- [WHAT THE TASK REQUIRES]: Print a faithful copy of the data below, word for word, with the pictures left out.

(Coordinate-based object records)
┄┄┄┄┄┄

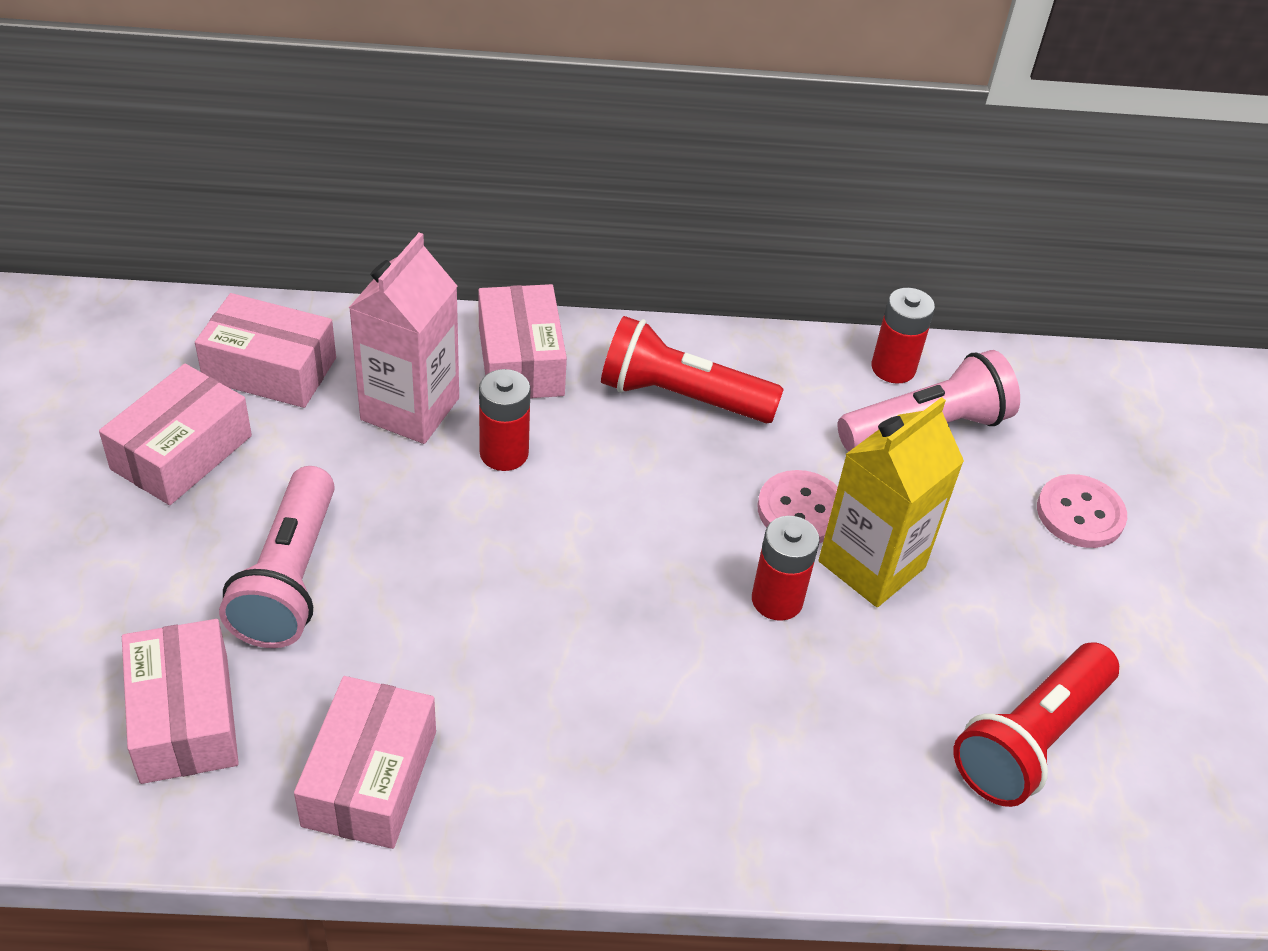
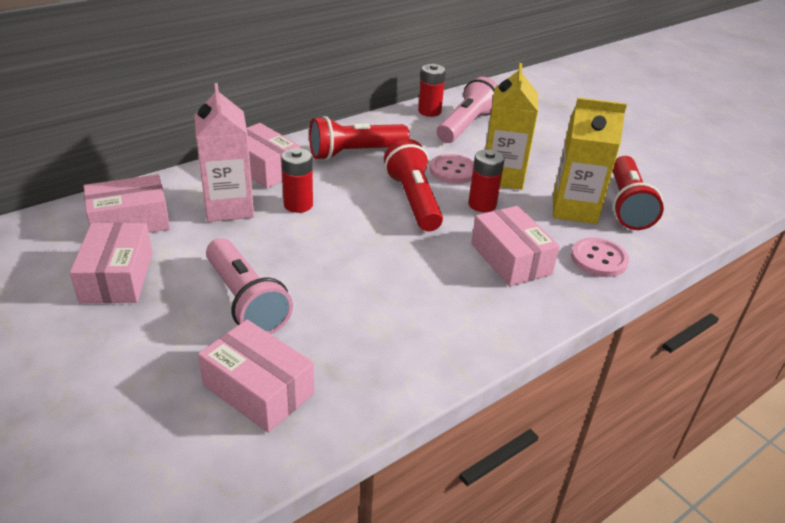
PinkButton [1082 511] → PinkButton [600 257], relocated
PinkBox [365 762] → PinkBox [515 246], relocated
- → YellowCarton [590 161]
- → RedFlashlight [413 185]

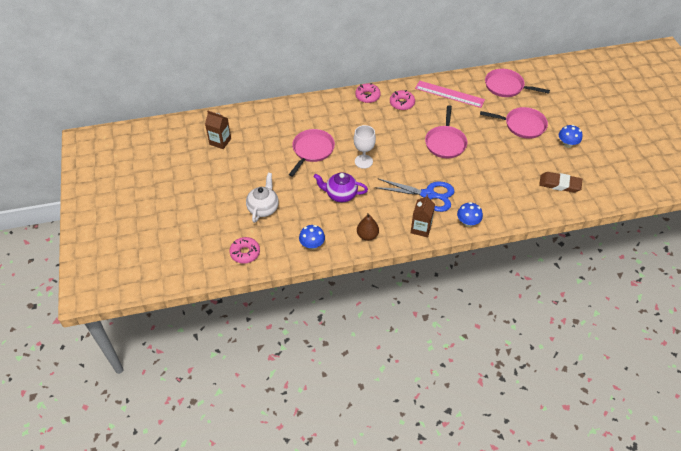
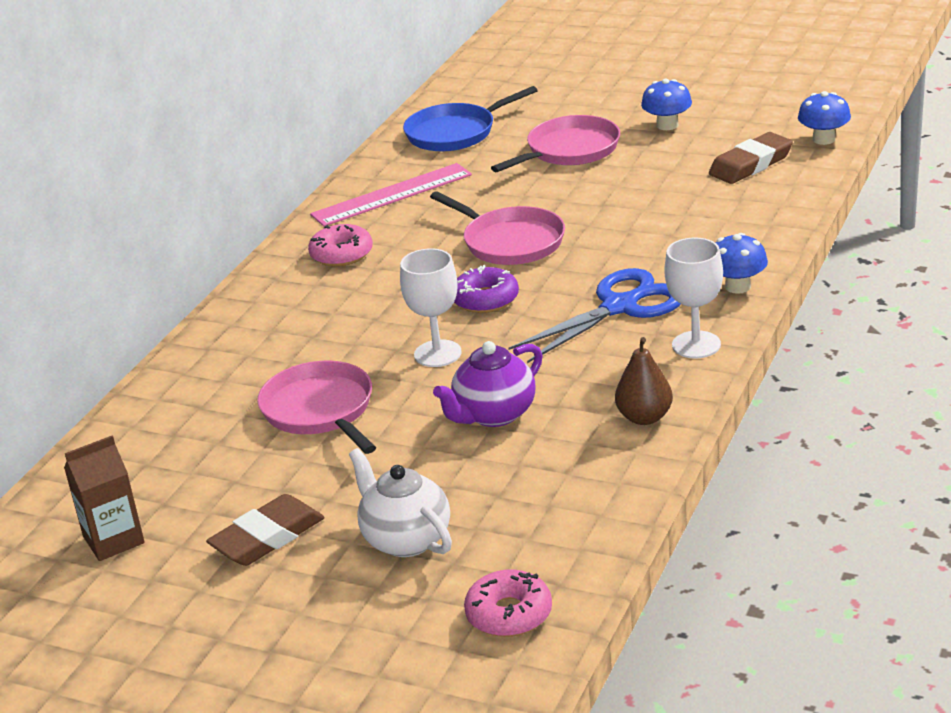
PinkPan [517 83] → BluePan [470 119]
PinkDonut [368 93] → -
BrownCarton [423 216] → WhiteGoblet [693 298]
BlueMushroom [312 237] → BlueMushroom [824 118], relocated
- → PurpleDonut [486 289]
- → BrownEraser [265 530]

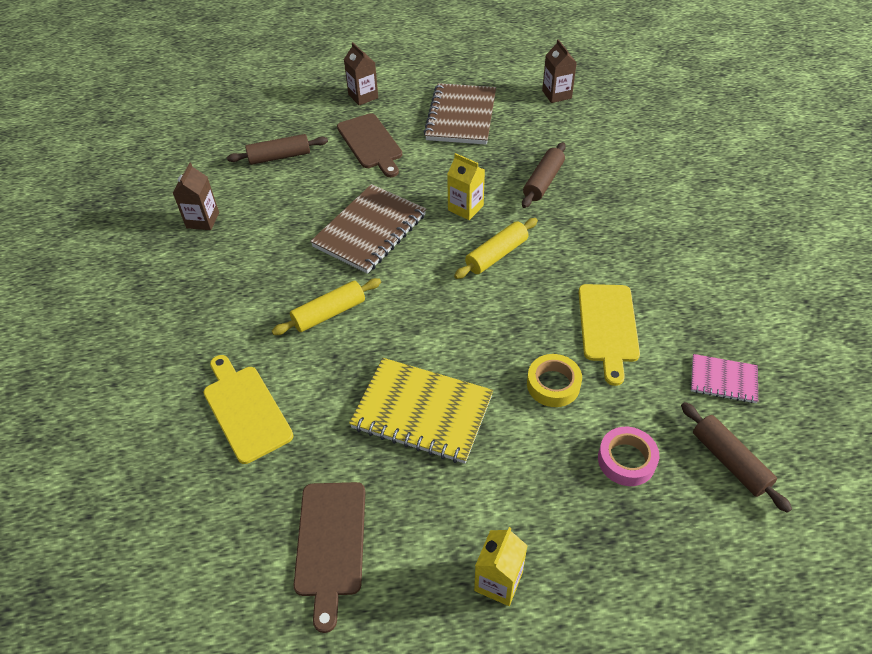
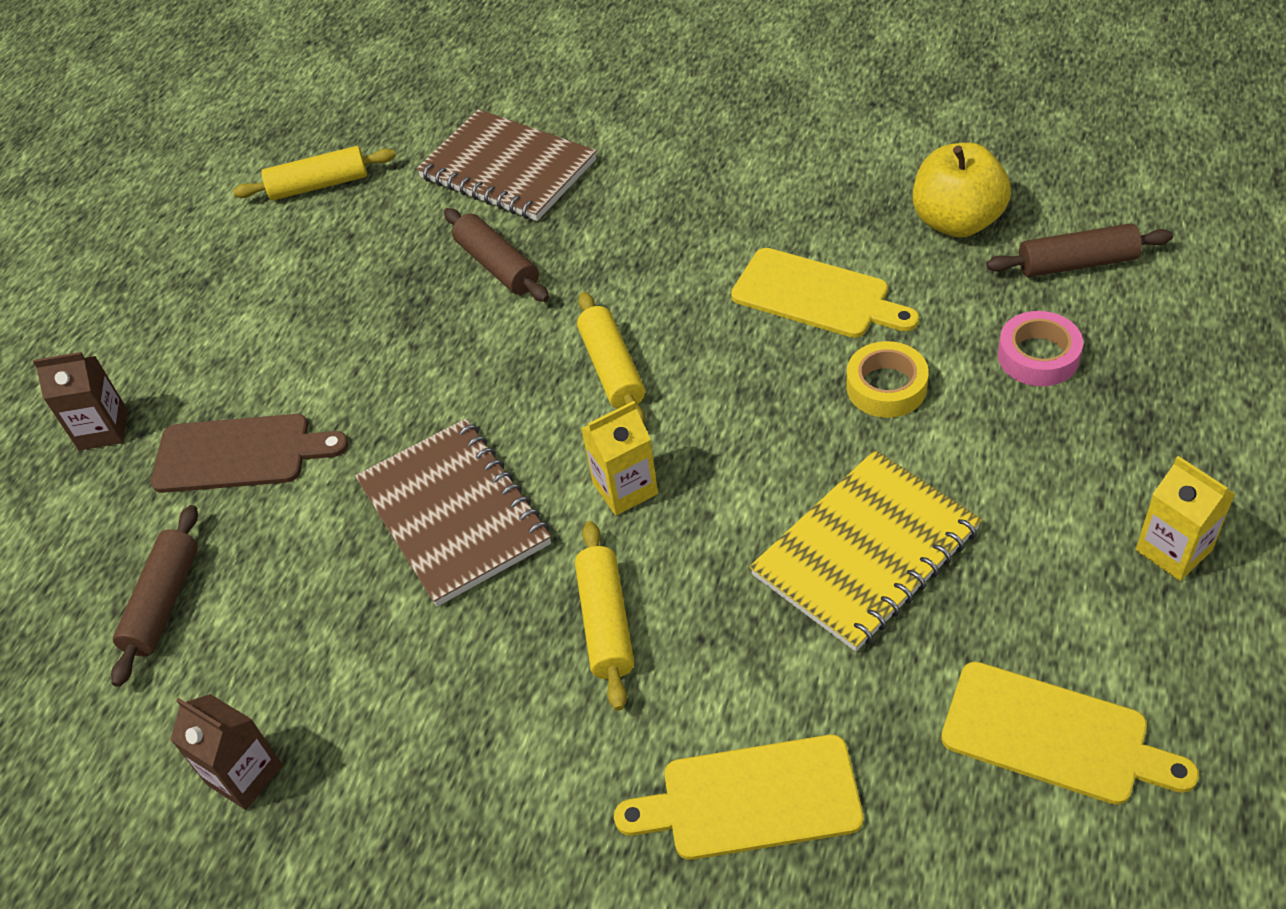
BrownCarton [559 71] → YellowRollingPin [314 173]
BrownNotebook [460 114] → BrownNotebook [506 165], relocated
YellowCarton [466 186] → YellowCarton [619 458], relocated
PinkNotebook [724 379] → YellowApple [962 190]
BrownCuttingBoard [329 557] → YellowCuttingBoard [1070 733]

┄┄┄┄┄┄

- [ANSWER AREA]:
PinkButton [1082 511] → PinkButton [600 257], relocated
PinkBox [365 762] → PinkBox [515 246], relocated
- → YellowCarton [590 161]
- → RedFlashlight [413 185]

PinkPan [517 83] → BluePan [470 119]
PinkDonut [368 93] → -
BrownCarton [423 216] → WhiteGoblet [693 298]
BlueMushroom [312 237] → BlueMushroom [824 118], relocated
- → PurpleDonut [486 289]
- → BrownEraser [265 530]

BrownCarton [559 71] → YellowRollingPin [314 173]
BrownNotebook [460 114] → BrownNotebook [506 165], relocated
YellowCarton [466 186] → YellowCarton [619 458], relocated
PinkNotebook [724 379] → YellowApple [962 190]
BrownCuttingBoard [329 557] → YellowCuttingBoard [1070 733]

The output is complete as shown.